◆ Exercise
Where a line contains the word "flashlight", copy that line from the records below.

◆ Extracted material
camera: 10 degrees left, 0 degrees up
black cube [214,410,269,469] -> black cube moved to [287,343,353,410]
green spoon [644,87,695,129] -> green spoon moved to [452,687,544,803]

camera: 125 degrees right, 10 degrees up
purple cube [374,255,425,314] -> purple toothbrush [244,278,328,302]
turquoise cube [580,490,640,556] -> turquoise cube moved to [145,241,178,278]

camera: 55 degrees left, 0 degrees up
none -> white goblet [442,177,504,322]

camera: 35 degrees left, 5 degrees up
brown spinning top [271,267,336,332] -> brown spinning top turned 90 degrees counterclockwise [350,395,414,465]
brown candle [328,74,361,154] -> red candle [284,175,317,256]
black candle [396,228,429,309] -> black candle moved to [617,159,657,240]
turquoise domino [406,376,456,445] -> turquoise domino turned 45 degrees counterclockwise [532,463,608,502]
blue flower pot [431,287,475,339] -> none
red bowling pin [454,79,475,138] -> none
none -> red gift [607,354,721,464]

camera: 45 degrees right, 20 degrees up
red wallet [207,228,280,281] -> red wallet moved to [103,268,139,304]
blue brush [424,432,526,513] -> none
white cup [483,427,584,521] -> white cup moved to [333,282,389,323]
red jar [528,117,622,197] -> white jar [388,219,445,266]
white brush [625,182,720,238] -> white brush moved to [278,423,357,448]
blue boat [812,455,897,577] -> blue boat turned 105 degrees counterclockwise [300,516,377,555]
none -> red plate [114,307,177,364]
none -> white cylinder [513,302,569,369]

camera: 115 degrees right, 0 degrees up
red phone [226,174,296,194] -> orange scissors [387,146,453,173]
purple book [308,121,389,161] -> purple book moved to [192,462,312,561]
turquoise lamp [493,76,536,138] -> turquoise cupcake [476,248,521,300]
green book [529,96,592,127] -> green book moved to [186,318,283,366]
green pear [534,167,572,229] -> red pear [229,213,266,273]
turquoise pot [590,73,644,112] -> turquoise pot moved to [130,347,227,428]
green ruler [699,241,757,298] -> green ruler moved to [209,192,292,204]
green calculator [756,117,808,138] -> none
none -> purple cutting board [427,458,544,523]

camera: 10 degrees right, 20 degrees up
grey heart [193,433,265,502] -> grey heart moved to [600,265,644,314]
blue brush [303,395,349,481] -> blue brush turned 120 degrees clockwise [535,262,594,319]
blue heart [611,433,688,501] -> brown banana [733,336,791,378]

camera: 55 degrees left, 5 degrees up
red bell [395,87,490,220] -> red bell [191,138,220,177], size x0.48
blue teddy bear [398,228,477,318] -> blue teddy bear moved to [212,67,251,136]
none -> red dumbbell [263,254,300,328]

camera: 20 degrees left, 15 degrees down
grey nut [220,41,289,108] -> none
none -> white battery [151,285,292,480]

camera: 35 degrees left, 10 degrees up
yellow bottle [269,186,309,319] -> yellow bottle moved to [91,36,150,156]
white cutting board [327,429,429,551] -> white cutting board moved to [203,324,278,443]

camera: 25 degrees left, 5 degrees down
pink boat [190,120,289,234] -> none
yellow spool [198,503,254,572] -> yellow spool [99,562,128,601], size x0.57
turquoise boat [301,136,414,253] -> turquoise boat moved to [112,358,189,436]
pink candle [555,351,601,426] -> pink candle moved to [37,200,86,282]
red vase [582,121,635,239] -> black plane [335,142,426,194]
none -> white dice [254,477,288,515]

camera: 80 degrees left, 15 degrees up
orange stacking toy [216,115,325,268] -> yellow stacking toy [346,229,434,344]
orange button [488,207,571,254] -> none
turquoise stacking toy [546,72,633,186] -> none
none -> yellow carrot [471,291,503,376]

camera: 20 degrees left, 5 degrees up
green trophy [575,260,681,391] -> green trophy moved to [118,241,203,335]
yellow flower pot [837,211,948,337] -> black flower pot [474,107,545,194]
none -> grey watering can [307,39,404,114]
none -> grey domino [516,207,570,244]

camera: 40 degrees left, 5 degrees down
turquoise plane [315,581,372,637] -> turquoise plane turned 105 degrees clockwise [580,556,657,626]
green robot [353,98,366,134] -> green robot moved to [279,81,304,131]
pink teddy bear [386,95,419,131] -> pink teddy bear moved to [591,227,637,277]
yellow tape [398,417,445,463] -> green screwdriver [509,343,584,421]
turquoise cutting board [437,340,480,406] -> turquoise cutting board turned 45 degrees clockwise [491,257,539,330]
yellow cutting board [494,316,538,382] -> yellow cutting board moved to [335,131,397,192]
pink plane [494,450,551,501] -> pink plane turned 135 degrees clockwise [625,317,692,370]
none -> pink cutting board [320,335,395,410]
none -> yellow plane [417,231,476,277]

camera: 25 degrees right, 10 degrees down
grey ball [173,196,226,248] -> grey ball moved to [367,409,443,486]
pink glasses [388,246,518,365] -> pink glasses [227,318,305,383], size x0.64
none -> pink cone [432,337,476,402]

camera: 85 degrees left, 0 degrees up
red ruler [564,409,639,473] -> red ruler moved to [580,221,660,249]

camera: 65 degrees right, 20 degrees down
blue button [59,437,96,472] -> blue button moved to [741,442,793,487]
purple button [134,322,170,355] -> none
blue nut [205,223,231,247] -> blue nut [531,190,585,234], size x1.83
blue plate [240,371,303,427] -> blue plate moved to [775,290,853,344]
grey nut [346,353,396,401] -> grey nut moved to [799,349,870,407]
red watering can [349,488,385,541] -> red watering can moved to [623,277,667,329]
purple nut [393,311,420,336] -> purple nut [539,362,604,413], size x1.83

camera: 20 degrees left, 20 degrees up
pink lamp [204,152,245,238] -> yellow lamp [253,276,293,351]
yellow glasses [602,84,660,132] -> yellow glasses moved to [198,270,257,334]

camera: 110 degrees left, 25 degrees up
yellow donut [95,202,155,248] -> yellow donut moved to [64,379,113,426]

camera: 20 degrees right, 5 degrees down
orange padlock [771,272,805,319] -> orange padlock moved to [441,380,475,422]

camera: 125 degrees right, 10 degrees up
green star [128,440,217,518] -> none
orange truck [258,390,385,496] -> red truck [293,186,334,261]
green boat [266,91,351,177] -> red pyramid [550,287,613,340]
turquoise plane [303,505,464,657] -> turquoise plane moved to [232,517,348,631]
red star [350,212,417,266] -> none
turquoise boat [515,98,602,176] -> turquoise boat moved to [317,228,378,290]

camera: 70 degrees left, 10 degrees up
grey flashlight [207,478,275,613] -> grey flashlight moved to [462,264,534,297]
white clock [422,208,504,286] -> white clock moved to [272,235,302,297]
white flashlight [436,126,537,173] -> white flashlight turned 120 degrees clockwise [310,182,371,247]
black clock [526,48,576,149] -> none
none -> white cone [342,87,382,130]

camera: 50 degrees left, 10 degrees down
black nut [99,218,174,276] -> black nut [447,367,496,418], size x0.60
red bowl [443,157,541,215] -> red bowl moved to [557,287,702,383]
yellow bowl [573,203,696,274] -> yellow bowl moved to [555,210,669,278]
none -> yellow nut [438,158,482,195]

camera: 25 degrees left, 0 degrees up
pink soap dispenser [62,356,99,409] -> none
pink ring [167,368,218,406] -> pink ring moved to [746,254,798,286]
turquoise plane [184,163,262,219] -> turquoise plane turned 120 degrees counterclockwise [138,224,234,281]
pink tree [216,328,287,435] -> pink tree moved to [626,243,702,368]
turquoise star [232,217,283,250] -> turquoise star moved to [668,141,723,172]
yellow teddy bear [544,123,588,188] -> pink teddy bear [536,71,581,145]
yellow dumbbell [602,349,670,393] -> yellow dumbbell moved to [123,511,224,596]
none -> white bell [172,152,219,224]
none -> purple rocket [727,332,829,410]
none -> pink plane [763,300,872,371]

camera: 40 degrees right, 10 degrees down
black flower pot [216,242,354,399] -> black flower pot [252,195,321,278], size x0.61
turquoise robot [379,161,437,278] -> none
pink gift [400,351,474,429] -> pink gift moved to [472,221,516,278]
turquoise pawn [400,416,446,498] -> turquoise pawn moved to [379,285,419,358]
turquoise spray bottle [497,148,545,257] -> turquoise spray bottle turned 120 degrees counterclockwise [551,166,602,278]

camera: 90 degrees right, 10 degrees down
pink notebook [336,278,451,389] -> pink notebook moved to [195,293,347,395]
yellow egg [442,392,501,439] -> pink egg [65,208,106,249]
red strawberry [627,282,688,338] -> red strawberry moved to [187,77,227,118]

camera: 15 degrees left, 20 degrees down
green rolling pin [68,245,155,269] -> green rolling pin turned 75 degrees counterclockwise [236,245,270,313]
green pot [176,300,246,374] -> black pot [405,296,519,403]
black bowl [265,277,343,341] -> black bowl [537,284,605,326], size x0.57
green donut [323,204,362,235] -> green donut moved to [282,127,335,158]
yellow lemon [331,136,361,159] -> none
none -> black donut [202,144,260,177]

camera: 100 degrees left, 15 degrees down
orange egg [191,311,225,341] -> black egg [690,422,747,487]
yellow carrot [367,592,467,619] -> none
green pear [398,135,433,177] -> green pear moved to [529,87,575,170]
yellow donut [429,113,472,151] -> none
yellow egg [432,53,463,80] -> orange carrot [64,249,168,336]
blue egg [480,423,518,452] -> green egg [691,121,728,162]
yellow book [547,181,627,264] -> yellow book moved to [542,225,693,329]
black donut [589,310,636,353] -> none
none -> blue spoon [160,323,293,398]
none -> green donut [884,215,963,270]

◆ Output
grey flashlight [207,478,275,613] -> grey flashlight moved to [462,264,534,297]
white flashlight [436,126,537,173] -> white flashlight turned 120 degrees clockwise [310,182,371,247]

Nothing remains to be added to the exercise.